# [Task to complete]
Return, word for word, the line that contains "TR106: NPN (B" and every line after it through the end of the records.

# [Task input]

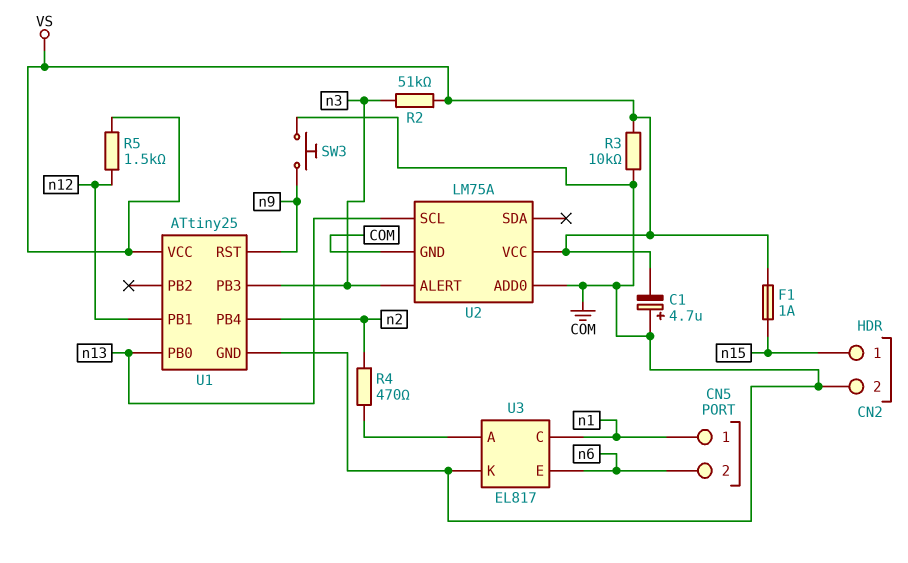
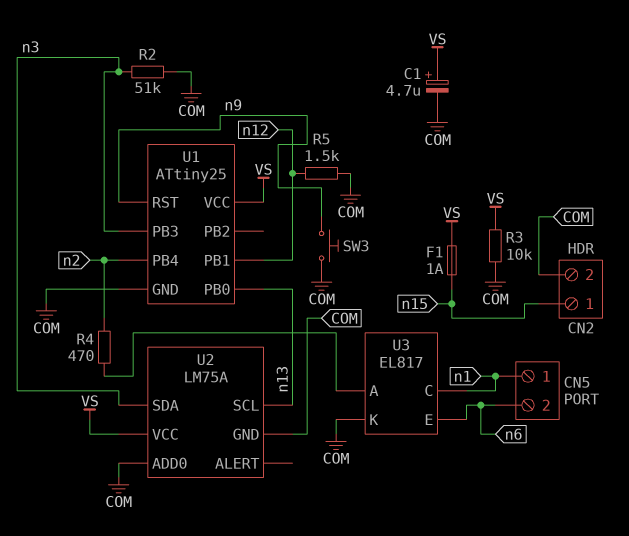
C1: 4.7uF (plus COM, minus VS) -> 4.7uF (plus VS, minus COM)
R2: 51k (VS, n3) -> 51k (COM, n3)
R5: 1.5k (VS, n12) -> 1.5k (COM, n12)
U2 pin ALERT: n3 -> none
U2 pin SDA: none -> n3

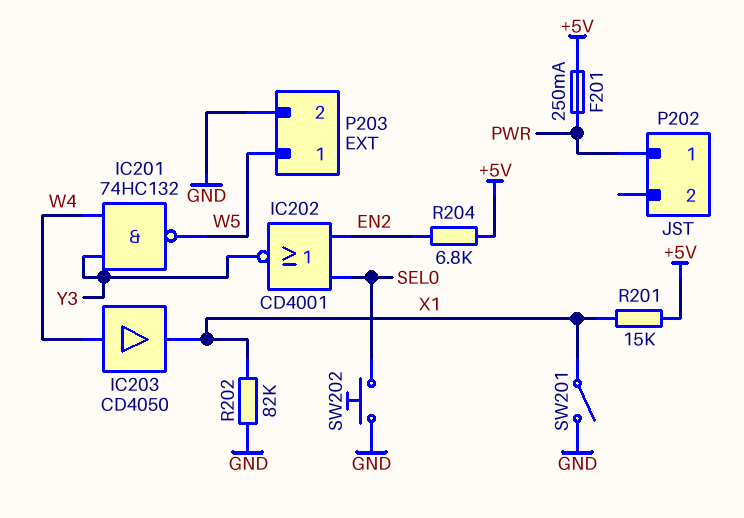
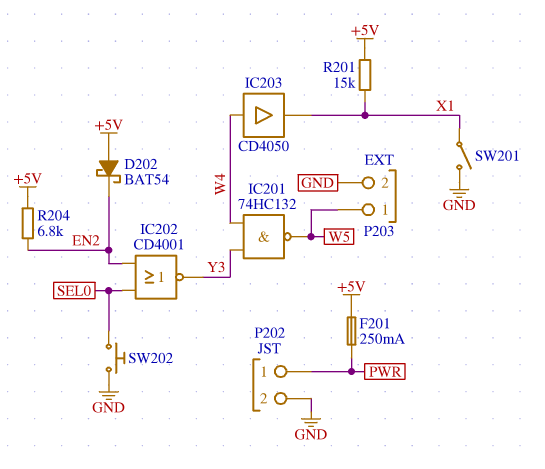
D202: none -> schottky BAT54 (A +5V, K EN2)
P202 pin 2: none -> GND
R202: 82k (GND, X1) -> none

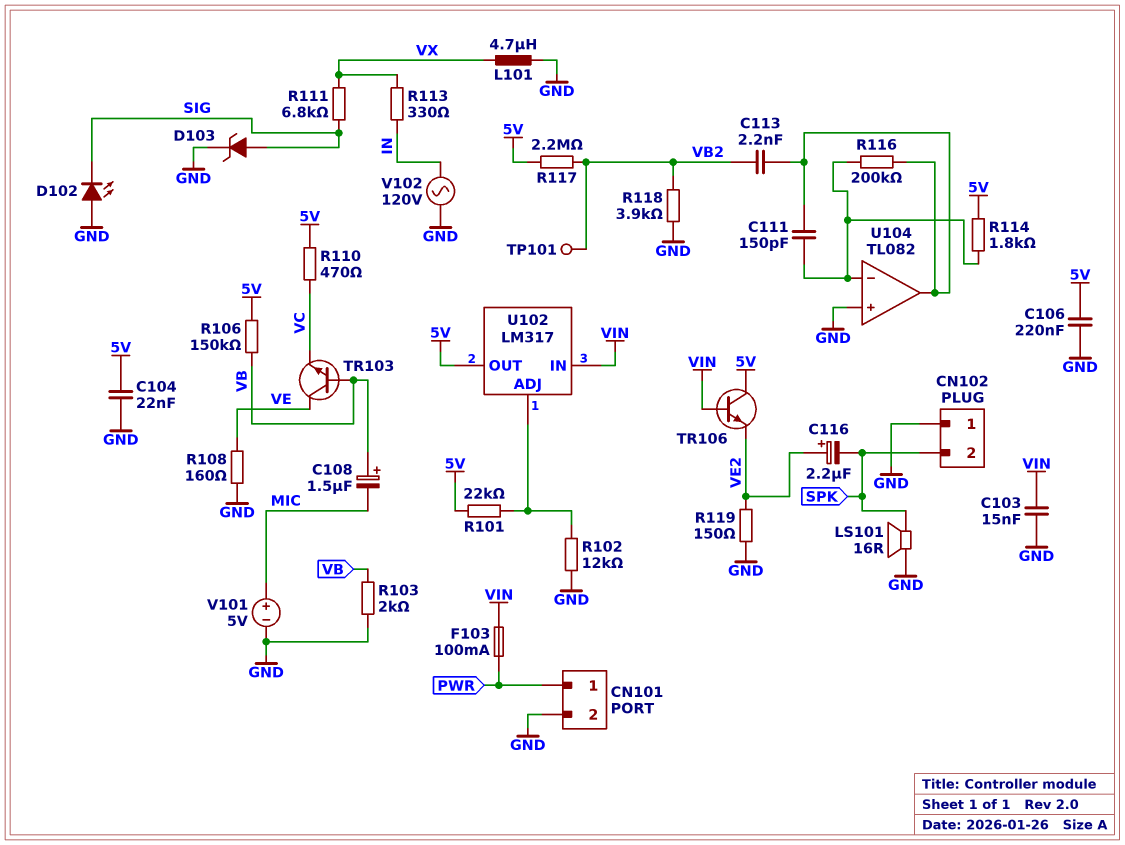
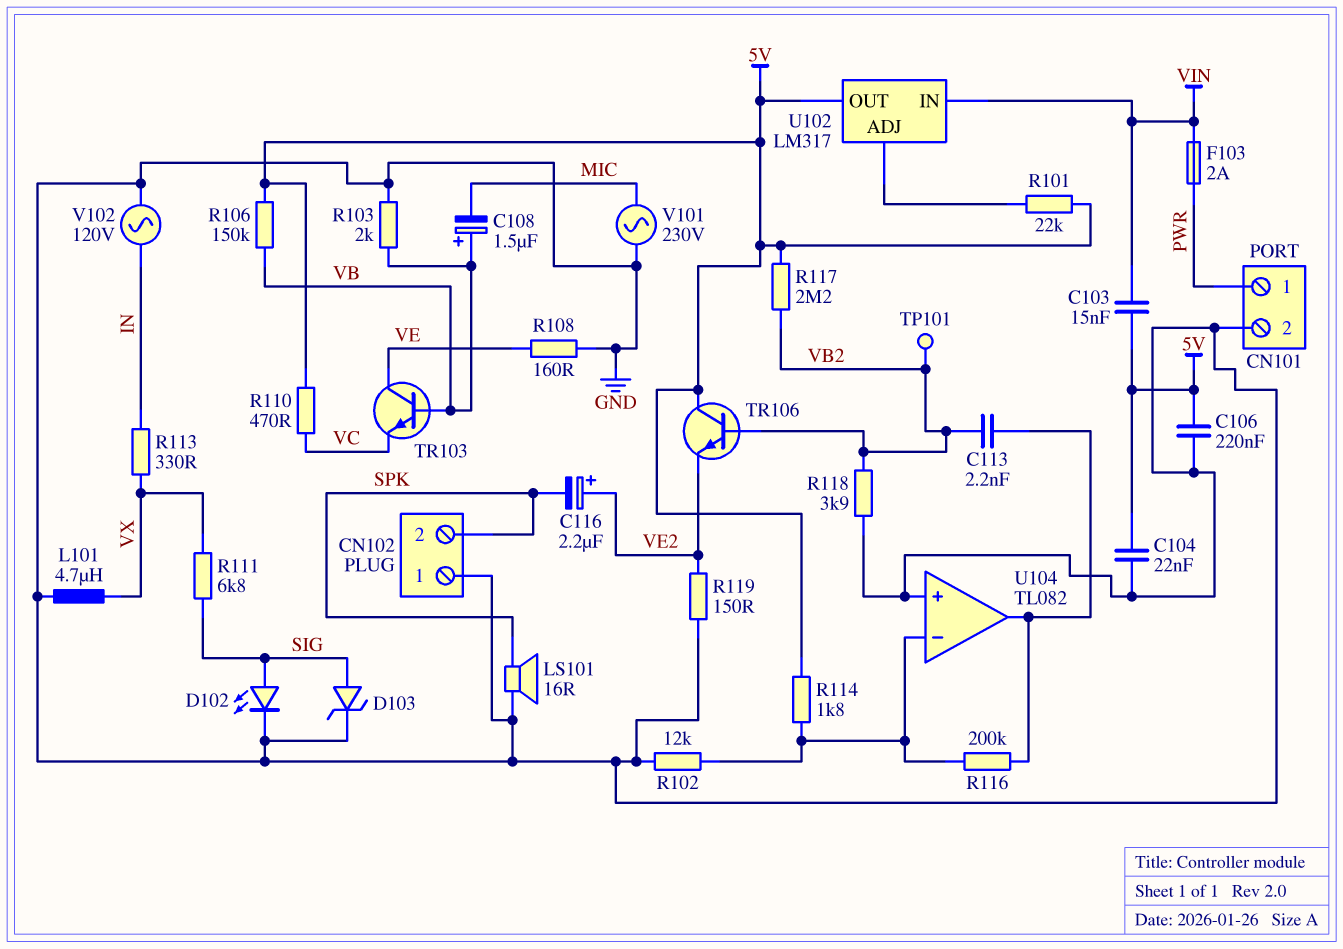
C103: 15nF (GND, VIN) -> 15nF (5V, VIN)
C111: 150pF (U104/in-, U104/out) -> none
D102: LED (A GND, K SIG) -> LED (A SIG, K GND)
F103: 100mA (PWR, VIN) -> 2A (PWR, VIN)
R102: 12k (GND, U102/ADJ) -> 12k (GND, U104/in-)
TR106: NPN (B VIN, C 5V, E VE2) -> NPN (B VB2, C 5V, E VE2)
V101: 5V (plus MIC, minus GND) -> AC 230V (GND, MIC)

# [Answer to this exercise]
TR106: NPN (B VIN, C 5V, E VE2) -> NPN (B VB2, C 5V, E VE2)
V101: 5V (plus MIC, minus GND) -> AC 230V (GND, MIC)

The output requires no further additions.